'''
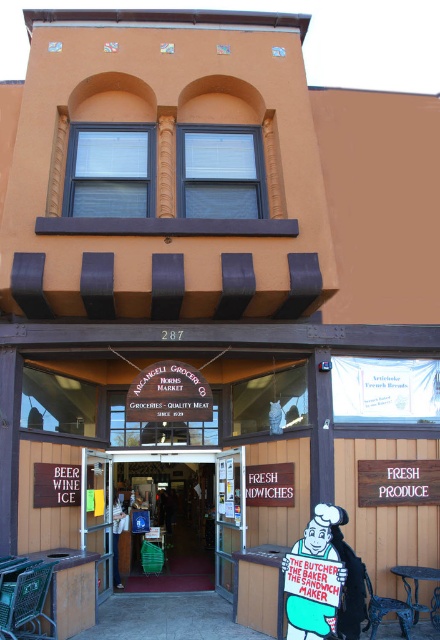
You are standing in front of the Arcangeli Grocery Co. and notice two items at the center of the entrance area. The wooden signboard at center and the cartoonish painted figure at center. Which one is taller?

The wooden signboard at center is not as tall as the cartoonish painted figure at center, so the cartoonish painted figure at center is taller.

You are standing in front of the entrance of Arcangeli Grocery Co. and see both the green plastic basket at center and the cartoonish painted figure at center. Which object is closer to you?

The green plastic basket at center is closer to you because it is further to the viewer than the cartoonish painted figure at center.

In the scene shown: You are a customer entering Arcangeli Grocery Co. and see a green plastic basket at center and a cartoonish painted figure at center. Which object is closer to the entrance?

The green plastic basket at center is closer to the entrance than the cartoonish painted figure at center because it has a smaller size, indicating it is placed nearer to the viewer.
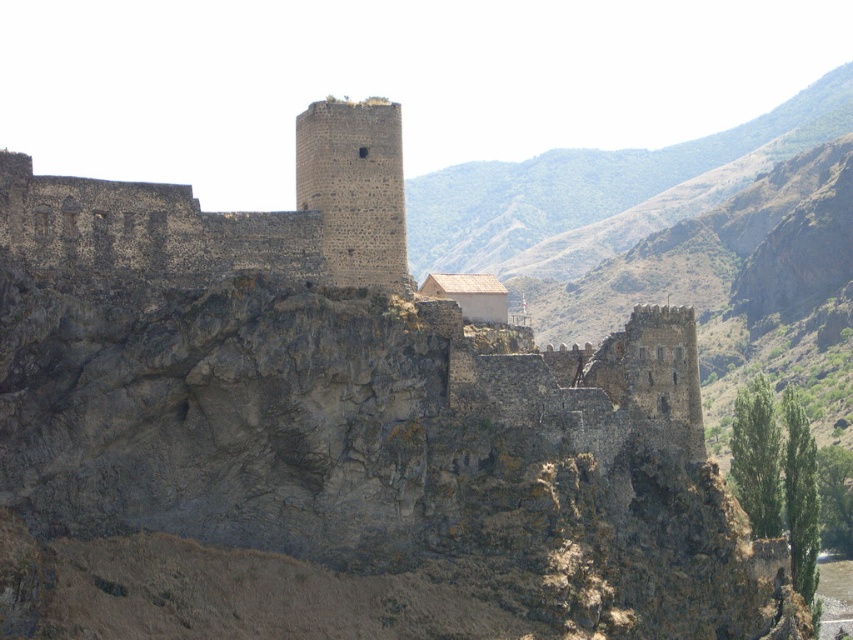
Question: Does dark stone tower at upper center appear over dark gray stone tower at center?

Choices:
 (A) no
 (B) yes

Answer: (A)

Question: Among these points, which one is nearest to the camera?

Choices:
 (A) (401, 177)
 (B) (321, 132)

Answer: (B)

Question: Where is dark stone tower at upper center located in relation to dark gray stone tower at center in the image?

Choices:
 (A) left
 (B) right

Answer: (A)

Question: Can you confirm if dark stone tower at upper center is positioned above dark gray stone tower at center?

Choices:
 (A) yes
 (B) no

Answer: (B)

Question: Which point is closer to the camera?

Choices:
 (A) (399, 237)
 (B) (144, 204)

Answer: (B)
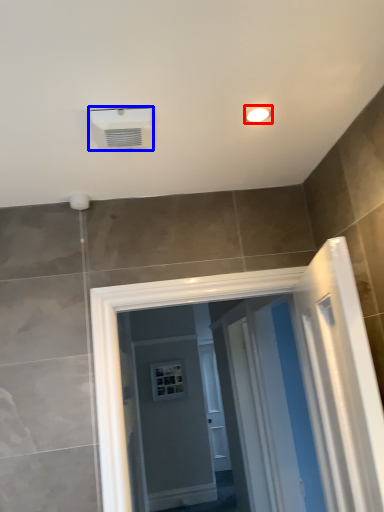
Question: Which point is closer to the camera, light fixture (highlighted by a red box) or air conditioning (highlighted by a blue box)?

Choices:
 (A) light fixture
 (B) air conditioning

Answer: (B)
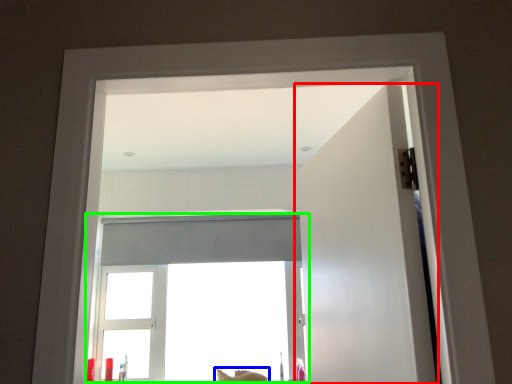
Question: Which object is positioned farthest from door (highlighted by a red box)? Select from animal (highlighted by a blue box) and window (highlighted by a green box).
'''
*EXERCISE DESCRIPTION*: Gather every line of the records above that contains the word "Grocery", and copy each of those lines in full.

*ANSWER TO THE PROBLEM*:
You are standing in front of the Arcangeli Grocery Co. and notice two items at the center of the entrance area. The wooden signboard at center and the cartoonish painted figure at center. Which one is taller?
You are standing in front of the entrance of Arcangeli Grocery Co. and see both the green plastic basket at center and the cartoonish painted figure at center. Which object is closer to you?
In the scene shown: You are a customer entering Arcangeli Grocery Co. and see a green plastic basket at center and a cartoonish painted figure at center. Which object is closer to the entrance?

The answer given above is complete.